---------- Records to use

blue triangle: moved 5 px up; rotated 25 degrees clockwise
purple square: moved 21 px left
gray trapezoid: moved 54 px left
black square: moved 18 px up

--------------------
---------- Records to use

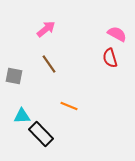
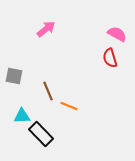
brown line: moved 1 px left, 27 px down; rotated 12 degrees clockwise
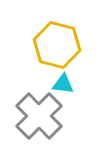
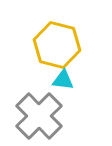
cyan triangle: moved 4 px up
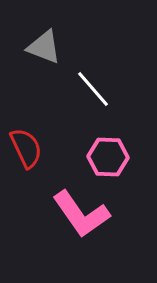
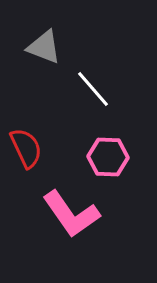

--------------------
---------- Records to use

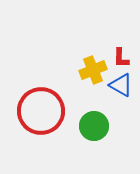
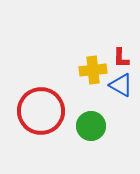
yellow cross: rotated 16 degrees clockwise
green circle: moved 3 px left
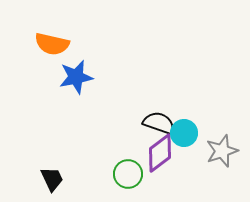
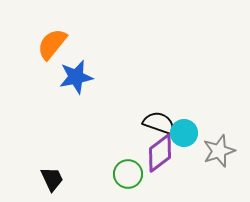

--------------------

## What you are asked to do
Copy out the range of lines above starting at the line with "blue triangle: moved" and ending at the line with "black square: moved 18 px up", exactly and including both.

## Solution for this task
blue triangle: moved 5 px up; rotated 25 degrees clockwise
purple square: moved 21 px left
gray trapezoid: moved 54 px left
black square: moved 18 px up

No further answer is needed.